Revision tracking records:
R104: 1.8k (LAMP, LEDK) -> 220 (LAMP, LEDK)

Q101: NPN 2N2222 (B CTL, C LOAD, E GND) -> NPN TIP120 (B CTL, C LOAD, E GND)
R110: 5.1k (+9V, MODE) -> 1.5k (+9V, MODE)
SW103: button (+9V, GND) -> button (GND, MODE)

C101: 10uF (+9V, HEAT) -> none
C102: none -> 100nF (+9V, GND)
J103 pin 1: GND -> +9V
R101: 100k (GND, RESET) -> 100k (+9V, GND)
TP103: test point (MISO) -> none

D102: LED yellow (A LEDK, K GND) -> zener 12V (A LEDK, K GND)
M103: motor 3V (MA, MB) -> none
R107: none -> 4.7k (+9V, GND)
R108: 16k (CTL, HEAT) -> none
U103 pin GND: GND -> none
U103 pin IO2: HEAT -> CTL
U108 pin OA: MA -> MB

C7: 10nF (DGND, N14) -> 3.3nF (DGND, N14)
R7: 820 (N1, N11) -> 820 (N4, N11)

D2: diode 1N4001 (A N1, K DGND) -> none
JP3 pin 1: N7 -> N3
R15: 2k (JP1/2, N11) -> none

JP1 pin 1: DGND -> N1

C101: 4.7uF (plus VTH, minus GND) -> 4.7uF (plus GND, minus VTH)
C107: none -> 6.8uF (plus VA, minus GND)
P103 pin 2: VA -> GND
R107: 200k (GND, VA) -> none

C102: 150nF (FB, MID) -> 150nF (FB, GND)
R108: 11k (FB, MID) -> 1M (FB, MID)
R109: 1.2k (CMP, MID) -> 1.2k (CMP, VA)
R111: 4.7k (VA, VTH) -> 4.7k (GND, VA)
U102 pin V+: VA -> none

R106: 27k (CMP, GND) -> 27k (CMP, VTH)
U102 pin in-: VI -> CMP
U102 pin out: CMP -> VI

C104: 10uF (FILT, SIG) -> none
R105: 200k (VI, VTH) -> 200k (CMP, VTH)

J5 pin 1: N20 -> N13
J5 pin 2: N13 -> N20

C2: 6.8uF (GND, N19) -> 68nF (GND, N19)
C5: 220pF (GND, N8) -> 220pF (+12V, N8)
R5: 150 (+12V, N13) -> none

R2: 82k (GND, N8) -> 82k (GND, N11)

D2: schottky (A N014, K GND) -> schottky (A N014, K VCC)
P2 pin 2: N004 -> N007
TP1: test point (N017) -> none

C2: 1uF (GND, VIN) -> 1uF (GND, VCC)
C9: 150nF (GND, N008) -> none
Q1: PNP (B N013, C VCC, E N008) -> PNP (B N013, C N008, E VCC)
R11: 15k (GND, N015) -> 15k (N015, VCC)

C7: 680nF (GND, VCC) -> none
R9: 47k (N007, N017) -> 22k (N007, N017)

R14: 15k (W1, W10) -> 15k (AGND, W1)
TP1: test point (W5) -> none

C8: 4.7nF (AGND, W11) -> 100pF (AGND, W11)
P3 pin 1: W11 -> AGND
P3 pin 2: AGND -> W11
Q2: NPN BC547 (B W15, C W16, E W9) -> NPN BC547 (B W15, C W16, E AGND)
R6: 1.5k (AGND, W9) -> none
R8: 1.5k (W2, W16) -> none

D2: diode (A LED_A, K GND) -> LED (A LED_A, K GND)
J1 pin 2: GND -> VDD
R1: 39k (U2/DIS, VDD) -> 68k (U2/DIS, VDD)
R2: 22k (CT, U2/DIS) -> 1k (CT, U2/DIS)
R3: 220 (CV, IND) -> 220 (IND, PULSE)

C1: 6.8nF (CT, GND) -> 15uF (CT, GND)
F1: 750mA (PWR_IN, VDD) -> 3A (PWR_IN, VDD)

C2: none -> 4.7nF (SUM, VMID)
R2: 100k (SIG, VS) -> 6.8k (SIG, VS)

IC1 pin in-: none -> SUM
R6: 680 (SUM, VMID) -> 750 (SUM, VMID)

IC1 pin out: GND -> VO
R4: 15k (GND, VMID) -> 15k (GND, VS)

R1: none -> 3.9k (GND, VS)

## WHAT YOU ARE ASKED TO DO:
Starting with the first entry and ending with the last, give all of them again unchanged.

## EXERCISE RESULT:
R104: 1.8k (LAMP, LEDK) -> 220 (LAMP, LEDK)

Q101: NPN 2N2222 (B CTL, C LOAD, E GND) -> NPN TIP120 (B CTL, C LOAD, E GND)
R110: 5.1k (+9V, MODE) -> 1.5k (+9V, MODE)
SW103: button (+9V, GND) -> button (GND, MODE)

C101: 10uF (+9V, HEAT) -> none
C102: none -> 100nF (+9V, GND)
J103 pin 1: GND -> +9V
R101: 100k (GND, RESET) -> 100k (+9V, GND)
TP103: test point (MISO) -> none

D102: LED yellow (A LEDK, K GND) -> zener 12V (A LEDK, K GND)
M103: motor 3V (MA, MB) -> none
R107: none -> 4.7k (+9V, GND)
R108: 16k (CTL, HEAT) -> none
U103 pin GND: GND -> none
U103 pin IO2: HEAT -> CTL
U108 pin OA: MA -> MB

C7: 10nF (DGND, N14) -> 3.3nF (DGND, N14)
R7: 820 (N1, N11) -> 820 (N4, N11)

D2: diode 1N4001 (A N1, K DGND) -> none
JP3 pin 1: N7 -> N3
R15: 2k (JP1/2, N11) -> none

JP1 pin 1: DGND -> N1

C101: 4.7uF (plus VTH, minus GND) -> 4.7uF (plus GND, minus VTH)
C107: none -> 6.8uF (plus VA, minus GND)
P103 pin 2: VA -> GND
R107: 200k (GND, VA) -> none

C102: 150nF (FB, MID) -> 150nF (FB, GND)
R108: 11k (FB, MID) -> 1M (FB, MID)
R109: 1.2k (CMP, MID) -> 1.2k (CMP, VA)
R111: 4.7k (VA, VTH) -> 4.7k (GND, VA)
U102 pin V+: VA -> none

R106: 27k (CMP, GND) -> 27k (CMP, VTH)
U102 pin in-: VI -> CMP
U102 pin out: CMP -> VI

C104: 10uF (FILT, SIG) -> none
R105: 200k (VI, VTH) -> 200k (CMP, VTH)

J5 pin 1: N20 -> N13
J5 pin 2: N13 -> N20

C2: 6.8uF (GND, N19) -> 68nF (GND, N19)
C5: 220pF (GND, N8) -> 220pF (+12V, N8)
R5: 150 (+12V, N13) -> none

R2: 82k (GND, N8) -> 82k (GND, N11)

D2: schottky (A N014, K GND) -> schottky (A N014, K VCC)
P2 pin 2: N004 -> N007
TP1: test point (N017) -> none

C2: 1uF (GND, VIN) -> 1uF (GND, VCC)
C9: 150nF (GND, N008) -> none
Q1: PNP (B N013, C VCC, E N008) -> PNP (B N013, C N008, E VCC)
R11: 15k (GND, N015) -> 15k (N015, VCC)

C7: 680nF (GND, VCC) -> none
R9: 47k (N007, N017) -> 22k (N007, N017)

R14: 15k (W1, W10) -> 15k (AGND, W1)
TP1: test point (W5) -> none

C8: 4.7nF (AGND, W11) -> 100pF (AGND, W11)
P3 pin 1: W11 -> AGND
P3 pin 2: AGND -> W11
Q2: NPN BC547 (B W15, C W16, E W9) -> NPN BC547 (B W15, C W16, E AGND)
R6: 1.5k (AGND, W9) -> none
R8: 1.5k (W2, W16) -> none

D2: diode (A LED_A, K GND) -> LED (A LED_A, K GND)
J1 pin 2: GND -> VDD
R1: 39k (U2/DIS, VDD) -> 68k (U2/DIS, VDD)
R2: 22k (CT, U2/DIS) -> 1k (CT, U2/DIS)
R3: 220 (CV, IND) -> 220 (IND, PULSE)

C1: 6.8nF (CT, GND) -> 15uF (CT, GND)
F1: 750mA (PWR_IN, VDD) -> 3A (PWR_IN, VDD)

C2: none -> 4.7nF (SUM, VMID)
R2: 100k (SIG, VS) -> 6.8k (SIG, VS)

IC1 pin in-: none -> SUM
R6: 680 (SUM, VMID) -> 750 (SUM, VMID)

IC1 pin out: GND -> VO
R4: 15k (GND, VMID) -> 15k (GND, VS)

R1: none -> 3.9k (GND, VS)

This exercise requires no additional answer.